= Stated problem =
Report every line of the listing that contains the word "treble".

>> Start Records supplied

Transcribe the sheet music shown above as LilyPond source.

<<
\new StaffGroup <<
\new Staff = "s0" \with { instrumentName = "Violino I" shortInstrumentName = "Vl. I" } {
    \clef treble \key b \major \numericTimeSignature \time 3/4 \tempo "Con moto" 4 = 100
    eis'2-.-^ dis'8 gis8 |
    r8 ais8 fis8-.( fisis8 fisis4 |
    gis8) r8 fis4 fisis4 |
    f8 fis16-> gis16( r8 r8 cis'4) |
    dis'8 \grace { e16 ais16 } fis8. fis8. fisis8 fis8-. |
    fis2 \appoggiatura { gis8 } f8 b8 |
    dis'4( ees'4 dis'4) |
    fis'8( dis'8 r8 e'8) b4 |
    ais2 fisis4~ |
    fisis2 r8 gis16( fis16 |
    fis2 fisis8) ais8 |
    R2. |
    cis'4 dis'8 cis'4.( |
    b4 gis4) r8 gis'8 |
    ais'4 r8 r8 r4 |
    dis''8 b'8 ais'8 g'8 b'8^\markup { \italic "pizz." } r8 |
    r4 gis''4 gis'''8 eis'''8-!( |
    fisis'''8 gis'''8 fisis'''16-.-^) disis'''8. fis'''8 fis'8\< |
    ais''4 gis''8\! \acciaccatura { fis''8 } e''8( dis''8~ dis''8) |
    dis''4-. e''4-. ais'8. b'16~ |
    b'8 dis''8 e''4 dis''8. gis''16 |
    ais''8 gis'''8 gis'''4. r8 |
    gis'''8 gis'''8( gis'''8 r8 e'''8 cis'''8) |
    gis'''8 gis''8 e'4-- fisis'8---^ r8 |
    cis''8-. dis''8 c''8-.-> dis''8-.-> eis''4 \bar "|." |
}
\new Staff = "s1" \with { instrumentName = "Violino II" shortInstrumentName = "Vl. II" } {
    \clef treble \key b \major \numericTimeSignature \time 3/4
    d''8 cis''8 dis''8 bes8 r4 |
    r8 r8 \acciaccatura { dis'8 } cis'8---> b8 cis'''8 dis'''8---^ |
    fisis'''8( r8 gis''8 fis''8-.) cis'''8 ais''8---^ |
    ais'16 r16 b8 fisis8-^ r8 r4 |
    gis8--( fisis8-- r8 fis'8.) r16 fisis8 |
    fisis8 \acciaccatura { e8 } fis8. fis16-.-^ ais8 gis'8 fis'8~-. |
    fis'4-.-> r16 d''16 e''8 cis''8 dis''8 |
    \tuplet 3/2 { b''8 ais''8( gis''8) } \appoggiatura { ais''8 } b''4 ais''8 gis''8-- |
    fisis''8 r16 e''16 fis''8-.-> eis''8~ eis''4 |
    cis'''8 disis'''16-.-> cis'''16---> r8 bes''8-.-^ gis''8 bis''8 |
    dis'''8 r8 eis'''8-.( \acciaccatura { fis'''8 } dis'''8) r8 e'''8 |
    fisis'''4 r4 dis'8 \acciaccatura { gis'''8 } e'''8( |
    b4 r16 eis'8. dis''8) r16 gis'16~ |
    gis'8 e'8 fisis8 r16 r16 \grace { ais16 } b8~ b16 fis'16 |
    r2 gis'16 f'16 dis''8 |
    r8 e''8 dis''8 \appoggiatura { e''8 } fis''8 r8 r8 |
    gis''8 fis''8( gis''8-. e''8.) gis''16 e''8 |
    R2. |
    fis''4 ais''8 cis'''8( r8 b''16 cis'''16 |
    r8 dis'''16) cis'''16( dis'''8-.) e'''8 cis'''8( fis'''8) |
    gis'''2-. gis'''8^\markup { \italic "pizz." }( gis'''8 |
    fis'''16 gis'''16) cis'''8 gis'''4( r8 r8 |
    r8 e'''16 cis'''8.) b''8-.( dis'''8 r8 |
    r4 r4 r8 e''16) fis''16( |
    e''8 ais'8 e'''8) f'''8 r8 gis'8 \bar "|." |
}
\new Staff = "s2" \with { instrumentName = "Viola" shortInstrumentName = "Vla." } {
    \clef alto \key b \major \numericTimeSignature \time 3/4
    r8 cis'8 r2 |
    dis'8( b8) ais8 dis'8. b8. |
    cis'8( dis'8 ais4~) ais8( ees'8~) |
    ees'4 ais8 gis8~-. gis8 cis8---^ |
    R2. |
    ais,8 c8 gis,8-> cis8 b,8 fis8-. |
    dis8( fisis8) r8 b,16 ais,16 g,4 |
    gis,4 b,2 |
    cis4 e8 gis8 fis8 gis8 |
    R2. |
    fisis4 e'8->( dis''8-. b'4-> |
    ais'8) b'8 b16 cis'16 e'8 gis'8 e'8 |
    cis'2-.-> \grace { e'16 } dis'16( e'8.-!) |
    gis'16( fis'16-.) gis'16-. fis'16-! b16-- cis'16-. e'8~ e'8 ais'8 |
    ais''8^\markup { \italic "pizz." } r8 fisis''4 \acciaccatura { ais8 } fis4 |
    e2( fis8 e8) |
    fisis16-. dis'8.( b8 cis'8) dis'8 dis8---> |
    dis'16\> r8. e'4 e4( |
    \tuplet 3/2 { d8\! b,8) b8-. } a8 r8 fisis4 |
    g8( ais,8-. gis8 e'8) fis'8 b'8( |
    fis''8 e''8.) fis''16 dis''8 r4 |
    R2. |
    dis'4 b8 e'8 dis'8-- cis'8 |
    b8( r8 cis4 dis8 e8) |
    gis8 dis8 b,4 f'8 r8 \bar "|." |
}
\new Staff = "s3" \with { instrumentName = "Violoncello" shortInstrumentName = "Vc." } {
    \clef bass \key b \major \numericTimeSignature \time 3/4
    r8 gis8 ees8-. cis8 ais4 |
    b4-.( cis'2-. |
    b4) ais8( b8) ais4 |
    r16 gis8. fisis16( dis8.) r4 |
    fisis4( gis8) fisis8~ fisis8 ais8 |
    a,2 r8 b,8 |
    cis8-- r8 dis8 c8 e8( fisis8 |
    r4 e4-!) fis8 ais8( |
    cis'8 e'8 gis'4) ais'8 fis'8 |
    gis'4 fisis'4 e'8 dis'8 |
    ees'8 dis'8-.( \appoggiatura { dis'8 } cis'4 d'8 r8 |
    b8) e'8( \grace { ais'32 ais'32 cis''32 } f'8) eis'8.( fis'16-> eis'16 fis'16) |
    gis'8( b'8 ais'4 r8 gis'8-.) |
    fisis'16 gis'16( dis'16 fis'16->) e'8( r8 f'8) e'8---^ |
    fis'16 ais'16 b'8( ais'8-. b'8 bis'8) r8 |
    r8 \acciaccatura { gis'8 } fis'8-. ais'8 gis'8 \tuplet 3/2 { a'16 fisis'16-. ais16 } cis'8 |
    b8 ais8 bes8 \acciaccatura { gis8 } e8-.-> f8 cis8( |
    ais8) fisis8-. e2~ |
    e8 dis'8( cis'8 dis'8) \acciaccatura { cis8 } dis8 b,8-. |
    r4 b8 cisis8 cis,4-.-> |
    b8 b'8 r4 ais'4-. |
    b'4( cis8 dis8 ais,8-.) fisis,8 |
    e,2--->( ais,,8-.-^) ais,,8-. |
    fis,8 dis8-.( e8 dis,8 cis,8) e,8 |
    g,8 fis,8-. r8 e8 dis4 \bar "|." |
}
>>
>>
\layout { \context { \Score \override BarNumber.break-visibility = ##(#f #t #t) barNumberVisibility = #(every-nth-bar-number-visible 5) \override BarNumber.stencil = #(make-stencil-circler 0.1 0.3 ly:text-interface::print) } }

>> End Records supplied

= Answer to the problem =
    \clef treble \key b \major \numericTimeSignature \time 3/4 \tempo "Con moto" 4 = 100
    \clef treble \key b \major \numericTimeSignature \time 3/4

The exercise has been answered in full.